* [Request] Format the records from the line containing "frozen (324, 1635)" through the line containing "brewers (1127, 1934)", inclusive, as a numbered list with blank lines omitted.

* [Extracted information]

■ ■ ■ ■ ■

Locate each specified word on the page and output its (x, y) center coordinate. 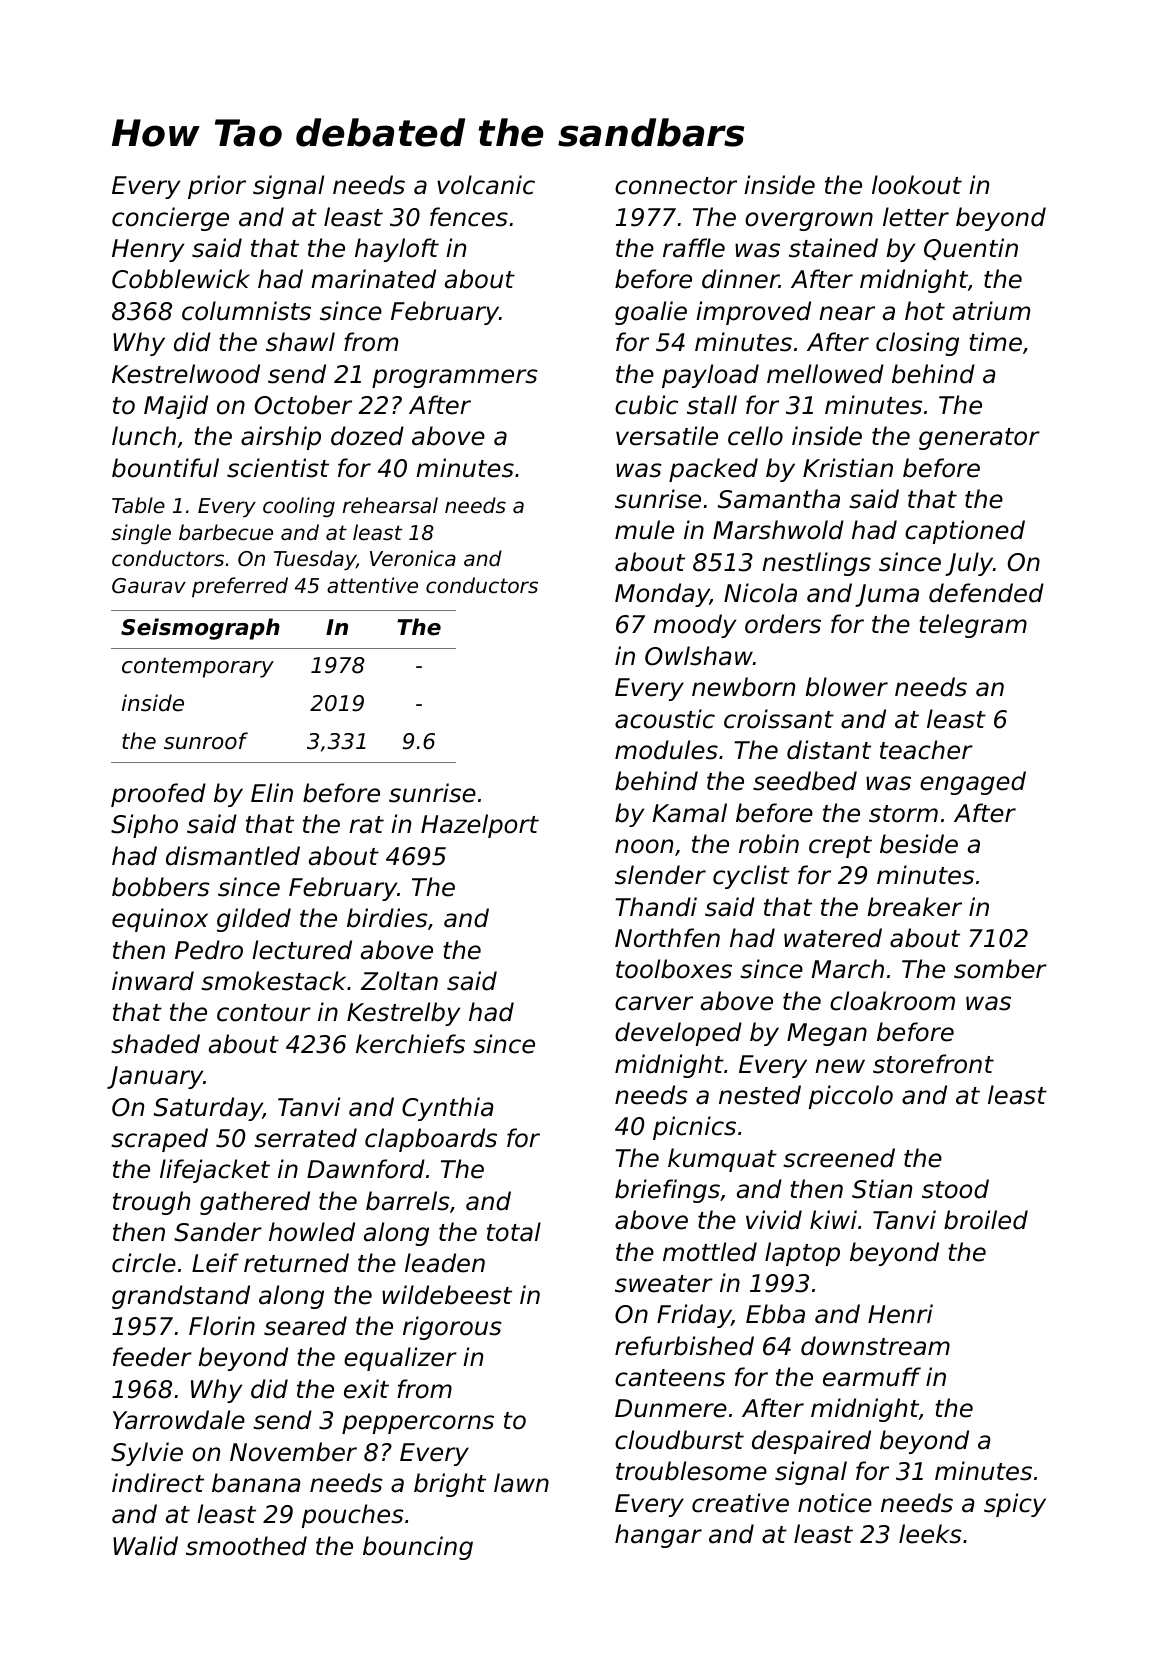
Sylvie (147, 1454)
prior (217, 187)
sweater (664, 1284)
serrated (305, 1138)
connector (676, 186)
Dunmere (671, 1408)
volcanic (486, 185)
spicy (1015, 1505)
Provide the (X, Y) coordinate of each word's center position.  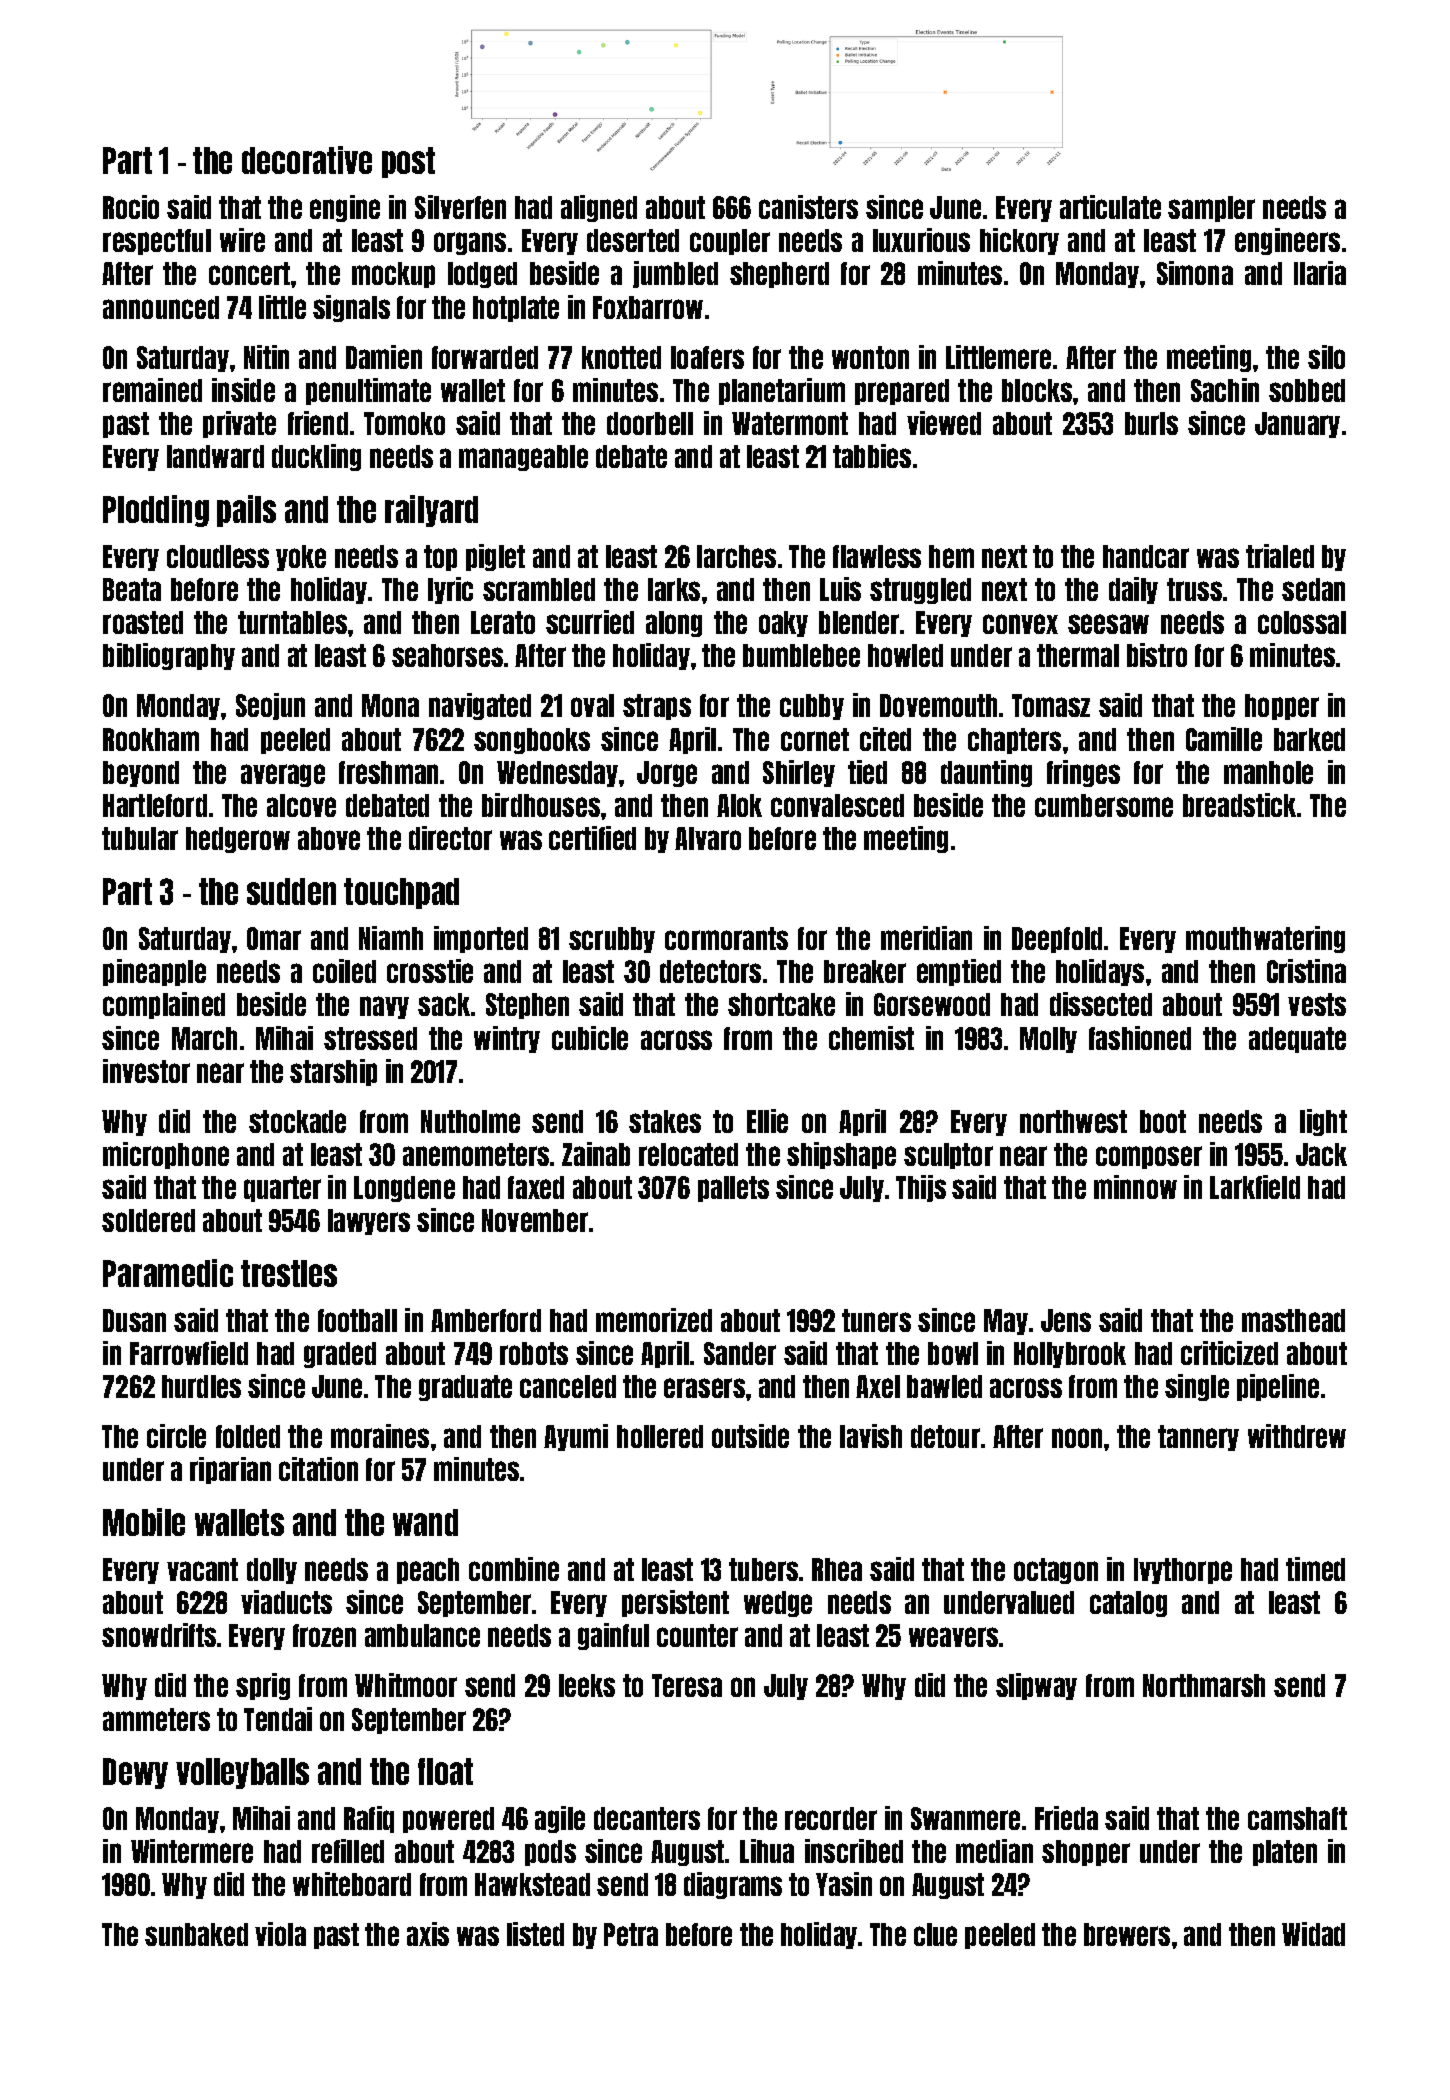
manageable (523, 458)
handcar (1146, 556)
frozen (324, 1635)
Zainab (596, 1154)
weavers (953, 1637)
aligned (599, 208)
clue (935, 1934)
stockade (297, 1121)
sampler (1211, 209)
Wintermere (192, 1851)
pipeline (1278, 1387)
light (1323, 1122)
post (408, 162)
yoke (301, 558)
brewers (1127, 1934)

■ ■ ■ ■ ■

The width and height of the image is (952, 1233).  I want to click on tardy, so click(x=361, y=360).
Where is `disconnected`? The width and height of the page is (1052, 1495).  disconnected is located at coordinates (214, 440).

■ ■ ■ ■ ■

* [Finished answer]
1. frozen (324, 1635)
2. Zainab (596, 1154)
3. weavers (953, 1637)
4. aligned (599, 208)
5. clue (935, 1934)
6. stockade (297, 1121)
7. sampler (1211, 209)
8. Wintermere (192, 1851)
9. pipeline (1278, 1387)
10. light (1323, 1122)
11. post (408, 162)
12. yoke (301, 558)
13. brewers (1127, 1934)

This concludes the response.